[Stored dataset items]
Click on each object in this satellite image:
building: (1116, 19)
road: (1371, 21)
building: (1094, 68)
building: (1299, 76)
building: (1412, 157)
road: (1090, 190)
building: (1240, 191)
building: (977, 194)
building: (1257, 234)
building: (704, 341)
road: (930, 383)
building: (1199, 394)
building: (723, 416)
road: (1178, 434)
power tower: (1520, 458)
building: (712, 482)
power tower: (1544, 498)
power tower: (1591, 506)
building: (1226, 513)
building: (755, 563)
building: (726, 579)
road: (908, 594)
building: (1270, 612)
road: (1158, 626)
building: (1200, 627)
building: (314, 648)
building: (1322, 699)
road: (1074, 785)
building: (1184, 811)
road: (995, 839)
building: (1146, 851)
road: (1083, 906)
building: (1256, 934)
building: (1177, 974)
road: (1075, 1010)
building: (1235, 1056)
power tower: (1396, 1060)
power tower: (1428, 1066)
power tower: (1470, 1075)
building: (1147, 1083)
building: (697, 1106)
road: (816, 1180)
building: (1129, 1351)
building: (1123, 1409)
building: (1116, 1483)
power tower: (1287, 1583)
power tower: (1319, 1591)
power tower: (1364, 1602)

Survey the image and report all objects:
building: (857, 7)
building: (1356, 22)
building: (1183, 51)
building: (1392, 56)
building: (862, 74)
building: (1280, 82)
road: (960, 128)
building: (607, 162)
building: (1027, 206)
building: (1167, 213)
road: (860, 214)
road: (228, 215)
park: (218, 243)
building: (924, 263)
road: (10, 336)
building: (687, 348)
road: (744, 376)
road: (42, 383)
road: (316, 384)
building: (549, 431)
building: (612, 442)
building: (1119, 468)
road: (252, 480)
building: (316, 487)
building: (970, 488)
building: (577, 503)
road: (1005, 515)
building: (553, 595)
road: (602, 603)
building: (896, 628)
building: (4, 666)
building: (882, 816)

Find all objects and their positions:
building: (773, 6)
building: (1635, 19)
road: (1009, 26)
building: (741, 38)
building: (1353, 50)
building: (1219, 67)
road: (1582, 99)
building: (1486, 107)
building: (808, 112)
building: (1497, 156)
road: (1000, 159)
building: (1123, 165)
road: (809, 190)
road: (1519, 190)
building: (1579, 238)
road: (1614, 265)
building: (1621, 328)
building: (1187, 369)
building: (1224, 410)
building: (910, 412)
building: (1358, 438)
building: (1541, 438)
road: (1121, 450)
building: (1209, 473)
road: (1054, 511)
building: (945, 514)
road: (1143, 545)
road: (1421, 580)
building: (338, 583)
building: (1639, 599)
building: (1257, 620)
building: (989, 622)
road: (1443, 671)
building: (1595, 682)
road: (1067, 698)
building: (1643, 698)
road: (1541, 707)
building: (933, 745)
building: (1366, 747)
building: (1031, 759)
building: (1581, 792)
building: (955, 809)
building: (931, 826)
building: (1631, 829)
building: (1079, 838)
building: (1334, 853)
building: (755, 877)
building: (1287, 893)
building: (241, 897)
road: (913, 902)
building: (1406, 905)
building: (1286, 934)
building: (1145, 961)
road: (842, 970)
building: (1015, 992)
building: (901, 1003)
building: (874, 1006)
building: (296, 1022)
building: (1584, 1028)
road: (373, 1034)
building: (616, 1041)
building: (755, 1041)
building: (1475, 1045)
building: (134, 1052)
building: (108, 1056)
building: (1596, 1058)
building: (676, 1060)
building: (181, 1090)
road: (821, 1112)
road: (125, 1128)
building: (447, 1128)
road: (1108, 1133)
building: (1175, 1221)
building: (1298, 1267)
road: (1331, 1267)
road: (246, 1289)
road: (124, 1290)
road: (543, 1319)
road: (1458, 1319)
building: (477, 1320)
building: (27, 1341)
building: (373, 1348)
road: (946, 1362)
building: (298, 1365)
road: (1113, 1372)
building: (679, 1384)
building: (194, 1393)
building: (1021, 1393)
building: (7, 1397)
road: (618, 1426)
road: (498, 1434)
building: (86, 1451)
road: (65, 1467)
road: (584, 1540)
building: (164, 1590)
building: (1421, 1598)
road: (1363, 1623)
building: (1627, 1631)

DIRECTIONS FOR THIS TASK: Would you please return all lines of the data that include the word "objects"?

THE COMPLETED TASK:
Survey the image and report all objects:
Find all objects and their positions:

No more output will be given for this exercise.